## AIM OF THE TASK
Starting with the line that has "(310, 296) = (312, 242): pink" and finishing with the line that has "camera: 10 degrees left, 5 degrees down", set down each line below exactly. Pictures are not copied.

## INFORMATION SUPPLIED

»»

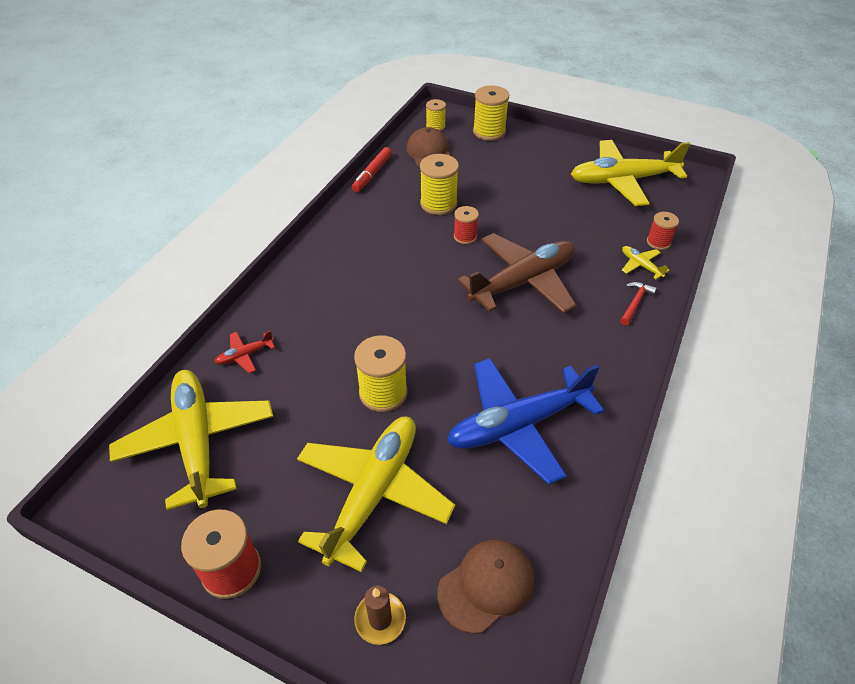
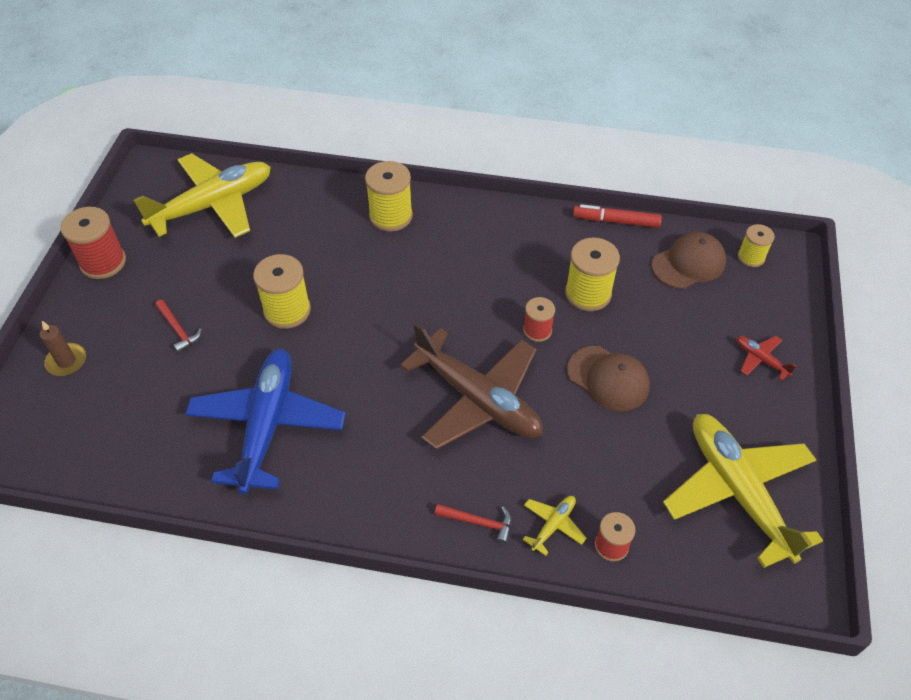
camera: 75 degrees right, 5 degrees up
(245, 355) = (310, 203): red plane -> red plane (760, 359)
(373, 492) = (178, 330): yellow plane -> red hammer
(486, 585) = (96, 426): brown cap -> brown cap (608, 378)
(489, 132) = (772, 316): yellow spool -> yellow spool (391, 216)
(518, 425) = (267, 424): blue plane -> blue plane turned 45 degrees clockwise

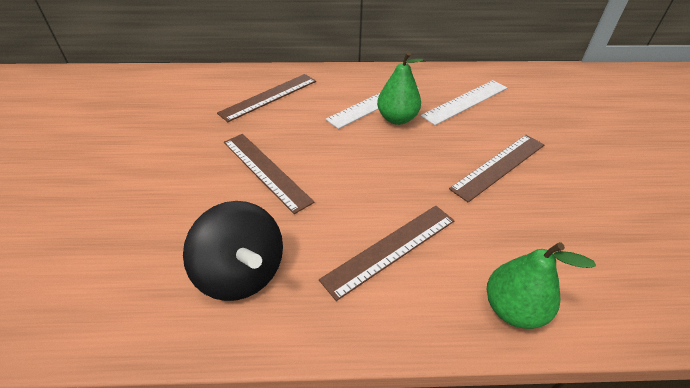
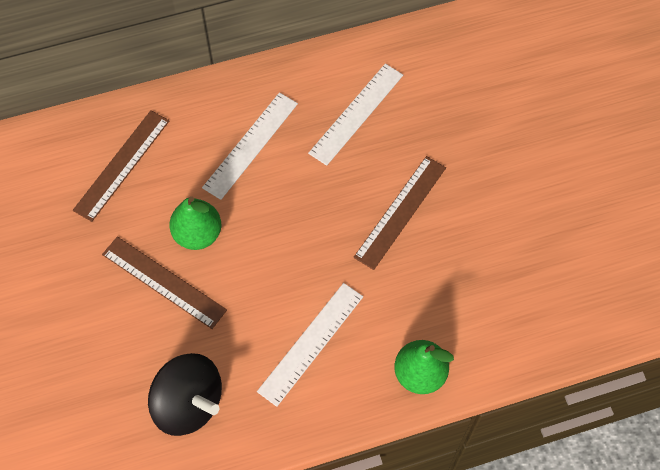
camera: 15 degrees left, 20 degrees up
(390, 249) = (311, 343): brown ruler -> white ruler
(397, 119) = (282, 165): green pear -> green pear (198, 234)

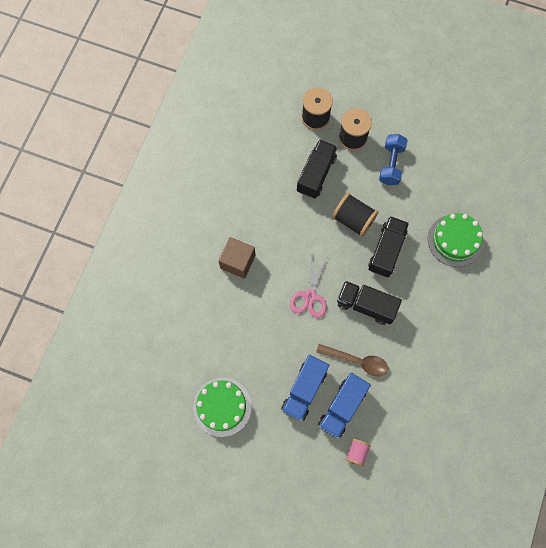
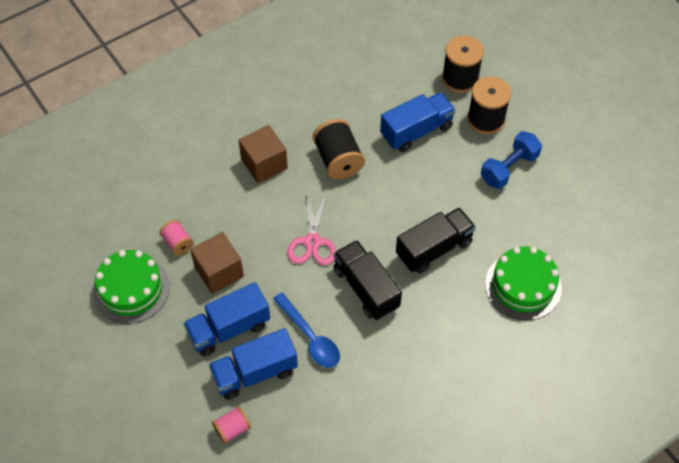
camera: 35 degrees right, 15 degrees down
(226, 355) = (178, 243): none -> pink spool
(268, 356) = (219, 272): none -> brown cube
(310, 296) = (312, 242): pink scissors -> pink scissors turned 45 degrees counterclockwise
(316, 174) = (416, 131): black truck -> blue truck
(353, 220) = (421, 197): black spool -> black spool (338, 160)
(357, 361) = (310, 337): brown spoon -> blue spoon

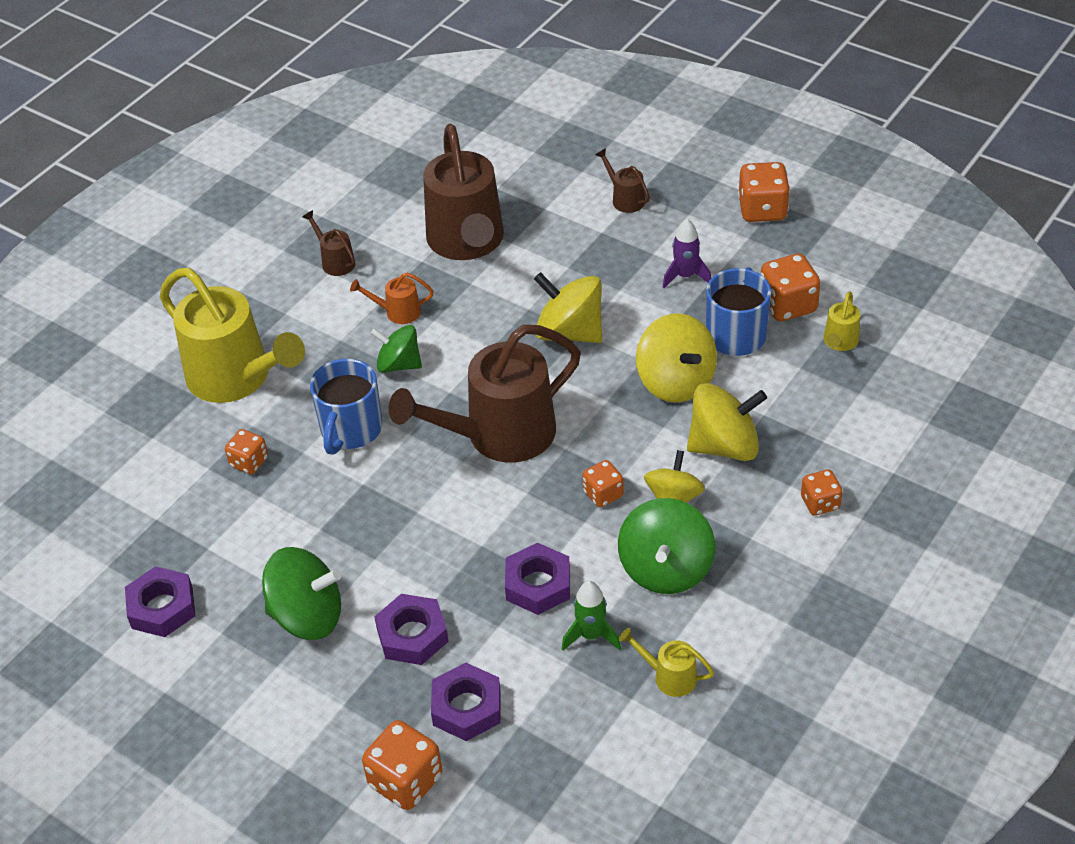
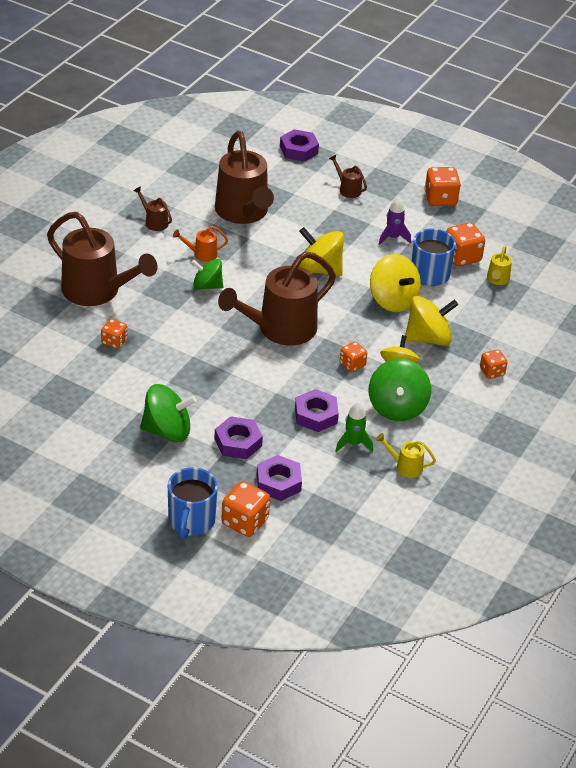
camera: 10 degrees left, 5 degrees down
(162, 607) = (70, 425): purple nut -> purple nut (298, 150)
(237, 379) = (98, 292): yellow watering can -> brown watering can
(350, 430) = (180, 324): blue mug -> blue mug (191, 521)

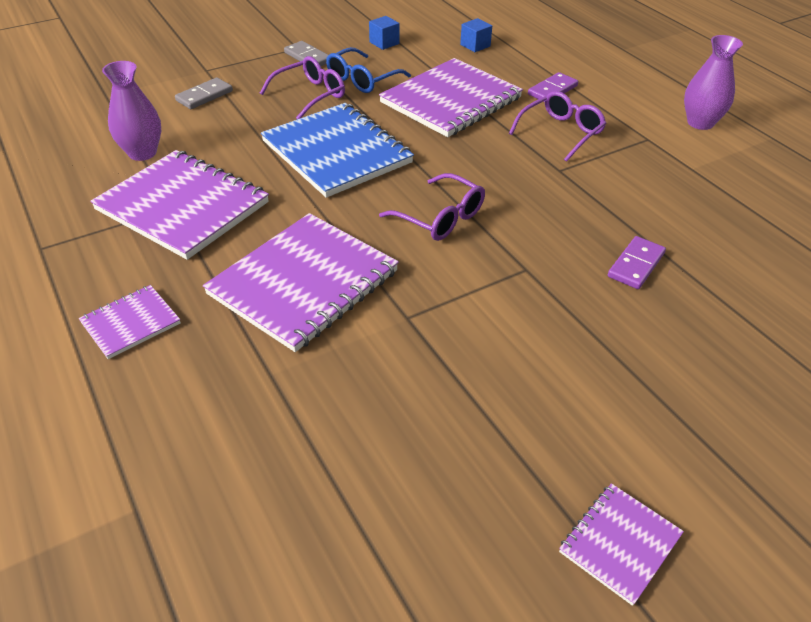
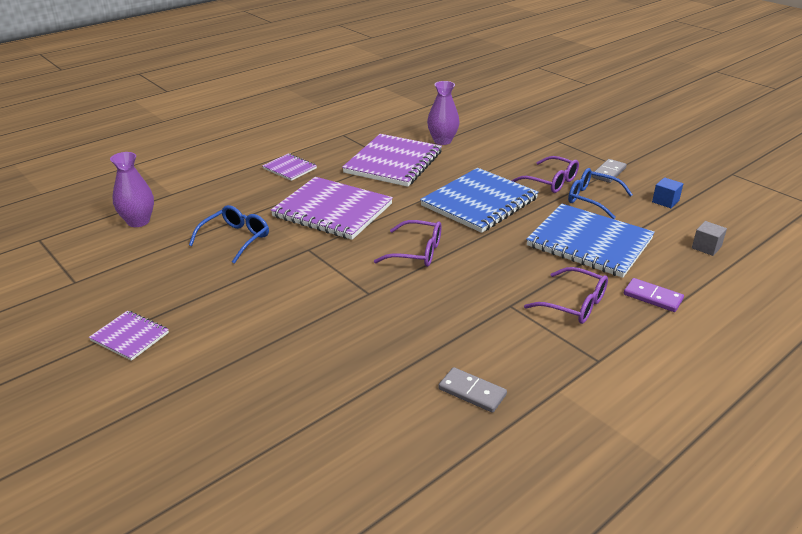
camera: 80 degrees right, 10 degrees down
(204, 96) = (521, 146): grey domino -> grey domino (472, 392)
(352, 403) = (236, 239): none -> blue glasses
(440, 218) = (417, 252): purple glasses -> purple glasses turned 105 degrees counterclockwise
(451, 100) = (589, 242): purple notebook -> blue notebook
(475, 45) = (706, 247): blue cube -> grey cube
(635, 265) = (389, 348): purple domino -> none
(700, 123) = (659, 402): purple vase -> purple vase (138, 221)

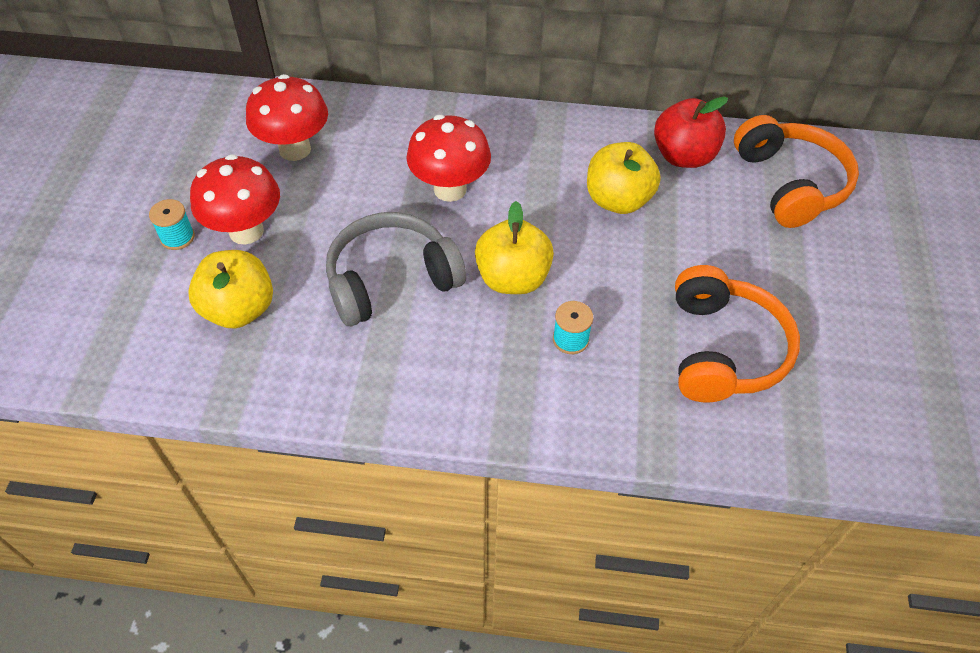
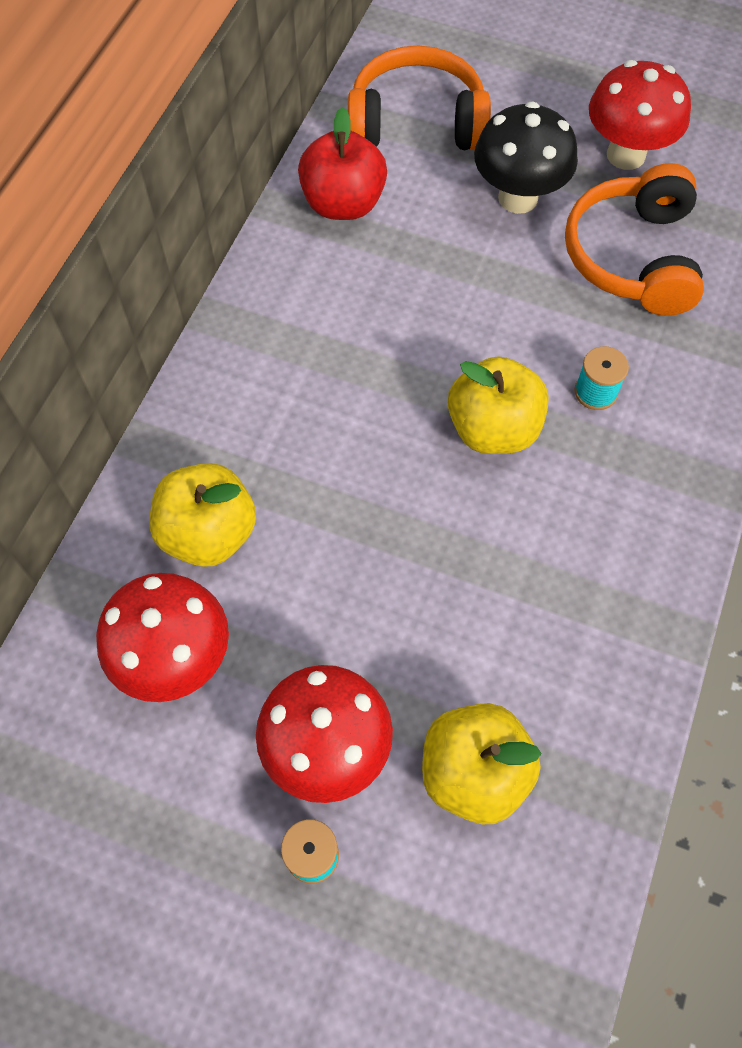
camera: 75 degrees left, 10 degrees up
(391, 280) = (465, 567): grey headphones -> none
(450, 189) = (322, 467): red mushroom -> red mushroom (626, 155)
(618, 200) = (395, 288): yellow apple -> yellow apple (208, 533)
(723, 349) = (633, 257): orange headphones -> orange headphones turned 105 degrees counterclockwise
(746, 260) = (518, 198): none -> black mushroom

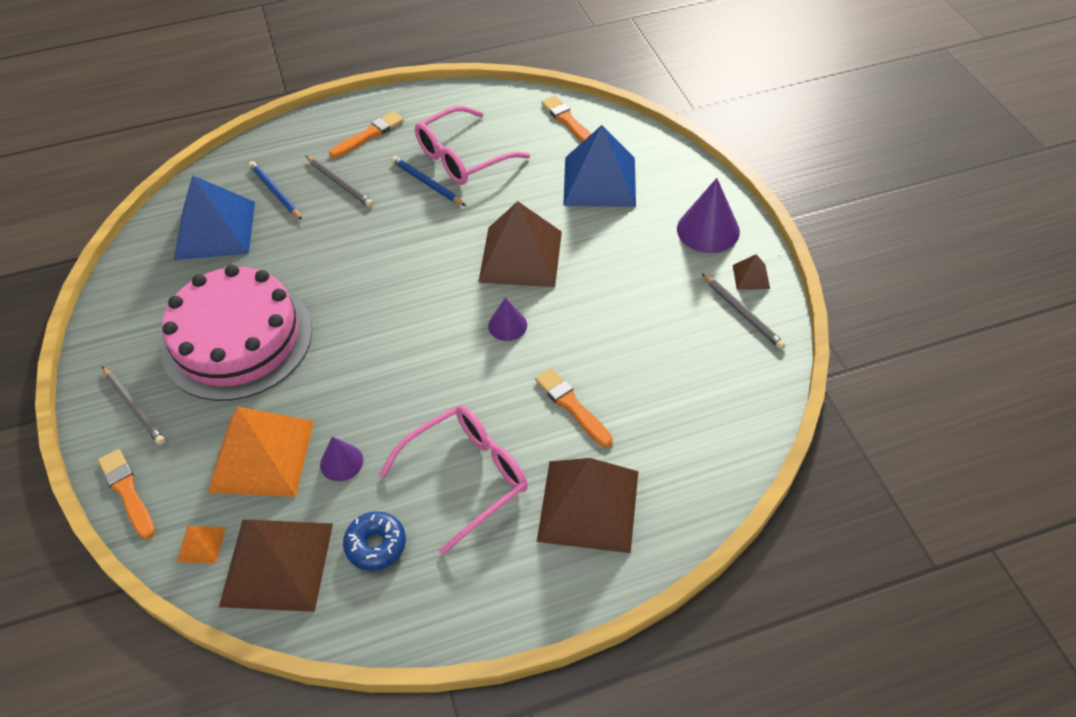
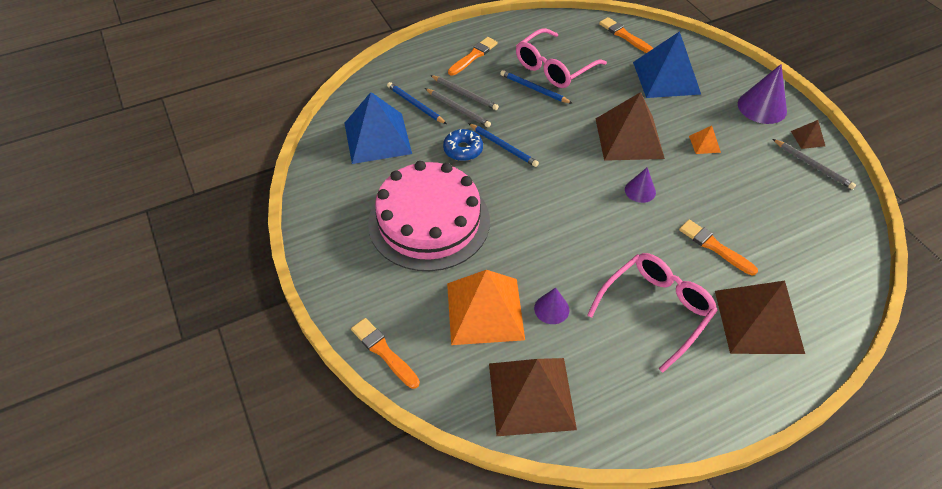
camera: 10 degrees left, 0 degrees up
(134, 407) = (363, 283): grey pencil -> grey pencil (458, 109)
(201, 544) = (462, 387): orange pyramid -> orange pyramid (704, 144)
(361, 254) = (503, 146): none -> blue pencil
(376, 545) = (605, 371): blue donut -> blue donut (463, 150)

««

## WRITTEN ANSWER
(310, 296) = (312, 242): pink scissors -> pink scissors turned 45 degrees counterclockwise
(316, 174) = (416, 131): black truck -> blue truck
(353, 220) = (421, 197): black spool -> black spool (338, 160)
(357, 361) = (310, 337): brown spoon -> blue spoon

camera: 10 degrees left, 5 degrees down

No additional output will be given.